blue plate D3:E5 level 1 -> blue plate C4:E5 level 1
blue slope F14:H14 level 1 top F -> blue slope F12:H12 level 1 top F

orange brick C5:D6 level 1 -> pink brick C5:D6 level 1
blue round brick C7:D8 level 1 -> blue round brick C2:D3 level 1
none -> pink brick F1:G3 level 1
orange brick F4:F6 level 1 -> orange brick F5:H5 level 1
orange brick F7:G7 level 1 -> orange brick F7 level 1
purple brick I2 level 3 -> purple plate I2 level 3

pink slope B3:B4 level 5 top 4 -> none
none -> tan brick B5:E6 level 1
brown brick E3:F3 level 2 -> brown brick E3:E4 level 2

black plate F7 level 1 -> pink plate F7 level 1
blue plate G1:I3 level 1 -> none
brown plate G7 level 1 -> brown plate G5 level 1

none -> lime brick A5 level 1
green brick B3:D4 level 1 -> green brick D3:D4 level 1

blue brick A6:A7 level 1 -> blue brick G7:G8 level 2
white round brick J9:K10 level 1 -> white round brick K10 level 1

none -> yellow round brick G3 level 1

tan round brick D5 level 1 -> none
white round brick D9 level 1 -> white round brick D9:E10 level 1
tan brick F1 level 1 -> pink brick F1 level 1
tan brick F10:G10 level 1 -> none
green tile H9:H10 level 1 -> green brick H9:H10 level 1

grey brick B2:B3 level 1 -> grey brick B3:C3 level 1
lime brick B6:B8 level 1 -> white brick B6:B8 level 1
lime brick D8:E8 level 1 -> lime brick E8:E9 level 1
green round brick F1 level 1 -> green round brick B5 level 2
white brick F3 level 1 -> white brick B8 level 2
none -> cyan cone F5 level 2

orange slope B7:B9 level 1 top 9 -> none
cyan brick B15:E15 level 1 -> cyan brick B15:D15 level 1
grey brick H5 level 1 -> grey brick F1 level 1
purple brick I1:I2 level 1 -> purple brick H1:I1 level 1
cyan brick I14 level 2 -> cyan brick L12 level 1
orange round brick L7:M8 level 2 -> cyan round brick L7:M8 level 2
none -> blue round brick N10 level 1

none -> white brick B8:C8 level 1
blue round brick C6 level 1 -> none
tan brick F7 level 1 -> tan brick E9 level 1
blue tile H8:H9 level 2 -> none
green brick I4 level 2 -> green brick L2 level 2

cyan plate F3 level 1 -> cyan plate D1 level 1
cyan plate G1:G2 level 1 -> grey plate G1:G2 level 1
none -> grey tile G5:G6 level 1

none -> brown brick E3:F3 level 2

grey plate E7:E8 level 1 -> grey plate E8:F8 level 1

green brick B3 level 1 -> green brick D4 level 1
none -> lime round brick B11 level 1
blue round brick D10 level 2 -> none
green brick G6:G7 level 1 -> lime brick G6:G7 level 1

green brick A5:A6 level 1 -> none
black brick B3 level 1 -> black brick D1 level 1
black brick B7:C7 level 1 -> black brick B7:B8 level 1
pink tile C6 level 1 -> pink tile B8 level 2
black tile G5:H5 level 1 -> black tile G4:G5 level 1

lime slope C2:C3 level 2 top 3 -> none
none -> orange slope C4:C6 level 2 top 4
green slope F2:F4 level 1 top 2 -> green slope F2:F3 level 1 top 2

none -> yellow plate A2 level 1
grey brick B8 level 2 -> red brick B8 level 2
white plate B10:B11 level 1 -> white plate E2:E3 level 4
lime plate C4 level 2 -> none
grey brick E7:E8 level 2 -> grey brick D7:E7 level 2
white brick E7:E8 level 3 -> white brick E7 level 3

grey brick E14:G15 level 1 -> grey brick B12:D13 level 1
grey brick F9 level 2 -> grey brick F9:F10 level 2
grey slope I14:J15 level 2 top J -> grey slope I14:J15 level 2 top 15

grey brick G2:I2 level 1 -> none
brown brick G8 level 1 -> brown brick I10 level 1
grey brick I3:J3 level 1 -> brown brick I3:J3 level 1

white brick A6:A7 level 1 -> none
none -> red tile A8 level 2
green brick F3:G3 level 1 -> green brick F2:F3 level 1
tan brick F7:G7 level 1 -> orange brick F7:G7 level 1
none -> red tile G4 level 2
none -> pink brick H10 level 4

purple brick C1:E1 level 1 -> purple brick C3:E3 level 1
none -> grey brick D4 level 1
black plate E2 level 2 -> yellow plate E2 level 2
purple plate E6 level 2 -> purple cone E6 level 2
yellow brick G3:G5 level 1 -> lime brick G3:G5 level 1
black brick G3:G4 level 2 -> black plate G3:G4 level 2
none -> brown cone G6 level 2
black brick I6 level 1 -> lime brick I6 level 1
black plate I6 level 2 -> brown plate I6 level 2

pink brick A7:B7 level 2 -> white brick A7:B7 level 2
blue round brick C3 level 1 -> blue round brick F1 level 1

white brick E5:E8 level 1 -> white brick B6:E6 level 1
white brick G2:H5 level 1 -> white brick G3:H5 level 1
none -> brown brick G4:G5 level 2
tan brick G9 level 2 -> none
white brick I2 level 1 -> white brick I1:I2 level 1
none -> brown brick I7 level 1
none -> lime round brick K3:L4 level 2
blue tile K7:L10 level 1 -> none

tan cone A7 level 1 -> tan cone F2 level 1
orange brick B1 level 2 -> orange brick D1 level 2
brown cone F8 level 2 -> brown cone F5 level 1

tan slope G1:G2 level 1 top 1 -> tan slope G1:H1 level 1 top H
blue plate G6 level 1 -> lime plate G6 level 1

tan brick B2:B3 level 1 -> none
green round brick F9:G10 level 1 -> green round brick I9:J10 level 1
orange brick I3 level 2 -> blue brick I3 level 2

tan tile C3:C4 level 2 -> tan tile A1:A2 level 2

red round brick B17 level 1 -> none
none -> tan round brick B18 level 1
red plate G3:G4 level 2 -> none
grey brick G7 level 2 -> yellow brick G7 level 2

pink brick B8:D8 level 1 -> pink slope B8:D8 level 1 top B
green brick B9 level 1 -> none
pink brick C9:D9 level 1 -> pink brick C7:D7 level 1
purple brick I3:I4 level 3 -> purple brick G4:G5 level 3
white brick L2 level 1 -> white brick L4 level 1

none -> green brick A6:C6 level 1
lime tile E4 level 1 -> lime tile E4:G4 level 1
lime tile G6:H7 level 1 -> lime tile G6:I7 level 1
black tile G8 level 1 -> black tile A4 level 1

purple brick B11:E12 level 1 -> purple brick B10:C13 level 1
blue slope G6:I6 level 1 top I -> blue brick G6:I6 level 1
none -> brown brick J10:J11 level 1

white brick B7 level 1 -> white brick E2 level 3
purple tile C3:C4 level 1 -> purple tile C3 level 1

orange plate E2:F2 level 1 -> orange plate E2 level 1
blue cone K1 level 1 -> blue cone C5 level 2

========================================

### Task details
Set down the whole listing again, exactly as it was given.

### Response area
blue plate D3:E5 level 1 -> blue plate C4:E5 level 1
blue slope F14:H14 level 1 top F -> blue slope F12:H12 level 1 top F

orange brick C5:D6 level 1 -> pink brick C5:D6 level 1
blue round brick C7:D8 level 1 -> blue round brick C2:D3 level 1
none -> pink brick F1:G3 level 1
orange brick F4:F6 level 1 -> orange brick F5:H5 level 1
orange brick F7:G7 level 1 -> orange brick F7 level 1
purple brick I2 level 3 -> purple plate I2 level 3

pink slope B3:B4 level 5 top 4 -> none
none -> tan brick B5:E6 level 1
brown brick E3:F3 level 2 -> brown brick E3:E4 level 2

black plate F7 level 1 -> pink plate F7 level 1
blue plate G1:I3 level 1 -> none
brown plate G7 level 1 -> brown plate G5 level 1

none -> lime brick A5 level 1
green brick B3:D4 level 1 -> green brick D3:D4 level 1

blue brick A6:A7 level 1 -> blue brick G7:G8 level 2
white round brick J9:K10 level 1 -> white round brick K10 level 1

none -> yellow round brick G3 level 1

tan round brick D5 level 1 -> none
white round brick D9 level 1 -> white round brick D9:E10 level 1
tan brick F1 level 1 -> pink brick F1 level 1
tan brick F10:G10 level 1 -> none
green tile H9:H10 level 1 -> green brick H9:H10 level 1

grey brick B2:B3 level 1 -> grey brick B3:C3 level 1
lime brick B6:B8 level 1 -> white brick B6:B8 level 1
lime brick D8:E8 level 1 -> lime brick E8:E9 level 1
green round brick F1 level 1 -> green round brick B5 level 2
white brick F3 level 1 -> white brick B8 level 2
none -> cyan cone F5 level 2

orange slope B7:B9 level 1 top 9 -> none
cyan brick B15:E15 level 1 -> cyan brick B15:D15 level 1
grey brick H5 level 1 -> grey brick F1 level 1
purple brick I1:I2 level 1 -> purple brick H1:I1 level 1
cyan brick I14 level 2 -> cyan brick L12 level 1
orange round brick L7:M8 level 2 -> cyan round brick L7:M8 level 2
none -> blue round brick N10 level 1

none -> white brick B8:C8 level 1
blue round brick C6 level 1 -> none
tan brick F7 level 1 -> tan brick E9 level 1
blue tile H8:H9 level 2 -> none
green brick I4 level 2 -> green brick L2 level 2

cyan plate F3 level 1 -> cyan plate D1 level 1
cyan plate G1:G2 level 1 -> grey plate G1:G2 level 1
none -> grey tile G5:G6 level 1

none -> brown brick E3:F3 level 2

grey plate E7:E8 level 1 -> grey plate E8:F8 level 1

green brick B3 level 1 -> green brick D4 level 1
none -> lime round brick B11 level 1
blue round brick D10 level 2 -> none
green brick G6:G7 level 1 -> lime brick G6:G7 level 1

green brick A5:A6 level 1 -> none
black brick B3 level 1 -> black brick D1 level 1
black brick B7:C7 level 1 -> black brick B7:B8 level 1
pink tile C6 level 1 -> pink tile B8 level 2
black tile G5:H5 level 1 -> black tile G4:G5 level 1

lime slope C2:C3 level 2 top 3 -> none
none -> orange slope C4:C6 level 2 top 4
green slope F2:F4 level 1 top 2 -> green slope F2:F3 level 1 top 2

none -> yellow plate A2 level 1
grey brick B8 level 2 -> red brick B8 level 2
white plate B10:B11 level 1 -> white plate E2:E3 level 4
lime plate C4 level 2 -> none
grey brick E7:E8 level 2 -> grey brick D7:E7 level 2
white brick E7:E8 level 3 -> white brick E7 level 3

grey brick E14:G15 level 1 -> grey brick B12:D13 level 1
grey brick F9 level 2 -> grey brick F9:F10 level 2
grey slope I14:J15 level 2 top J -> grey slope I14:J15 level 2 top 15

grey brick G2:I2 level 1 -> none
brown brick G8 level 1 -> brown brick I10 level 1
grey brick I3:J3 level 1 -> brown brick I3:J3 level 1

white brick A6:A7 level 1 -> none
none -> red tile A8 level 2
green brick F3:G3 level 1 -> green brick F2:F3 level 1
tan brick F7:G7 level 1 -> orange brick F7:G7 level 1
none -> red tile G4 level 2
none -> pink brick H10 level 4

purple brick C1:E1 level 1 -> purple brick C3:E3 level 1
none -> grey brick D4 level 1
black plate E2 level 2 -> yellow plate E2 level 2
purple plate E6 level 2 -> purple cone E6 level 2
yellow brick G3:G5 level 1 -> lime brick G3:G5 level 1
black brick G3:G4 level 2 -> black plate G3:G4 level 2
none -> brown cone G6 level 2
black brick I6 level 1 -> lime brick I6 level 1
black plate I6 level 2 -> brown plate I6 level 2

pink brick A7:B7 level 2 -> white brick A7:B7 level 2
blue round brick C3 level 1 -> blue round brick F1 level 1

white brick E5:E8 level 1 -> white brick B6:E6 level 1
white brick G2:H5 level 1 -> white brick G3:H5 level 1
none -> brown brick G4:G5 level 2
tan brick G9 level 2 -> none
white brick I2 level 1 -> white brick I1:I2 level 1
none -> brown brick I7 level 1
none -> lime round brick K3:L4 level 2
blue tile K7:L10 level 1 -> none

tan cone A7 level 1 -> tan cone F2 level 1
orange brick B1 level 2 -> orange brick D1 level 2
brown cone F8 level 2 -> brown cone F5 level 1

tan slope G1:G2 level 1 top 1 -> tan slope G1:H1 level 1 top H
blue plate G6 level 1 -> lime plate G6 level 1

tan brick B2:B3 level 1 -> none
green round brick F9:G10 level 1 -> green round brick I9:J10 level 1
orange brick I3 level 2 -> blue brick I3 level 2

tan tile C3:C4 level 2 -> tan tile A1:A2 level 2

red round brick B17 level 1 -> none
none -> tan round brick B18 level 1
red plate G3:G4 level 2 -> none
grey brick G7 level 2 -> yellow brick G7 level 2

pink brick B8:D8 level 1 -> pink slope B8:D8 level 1 top B
green brick B9 level 1 -> none
pink brick C9:D9 level 1 -> pink brick C7:D7 level 1
purple brick I3:I4 level 3 -> purple brick G4:G5 level 3
white brick L2 level 1 -> white brick L4 level 1

none -> green brick A6:C6 level 1
lime tile E4 level 1 -> lime tile E4:G4 level 1
lime tile G6:H7 level 1 -> lime tile G6:I7 level 1
black tile G8 level 1 -> black tile A4 level 1

purple brick B11:E12 level 1 -> purple brick B10:C13 level 1
blue slope G6:I6 level 1 top I -> blue brick G6:I6 level 1
none -> brown brick J10:J11 level 1

white brick B7 level 1 -> white brick E2 level 3
purple tile C3:C4 level 1 -> purple tile C3 level 1

orange plate E2:F2 level 1 -> orange plate E2 level 1
blue cone K1 level 1 -> blue cone C5 level 2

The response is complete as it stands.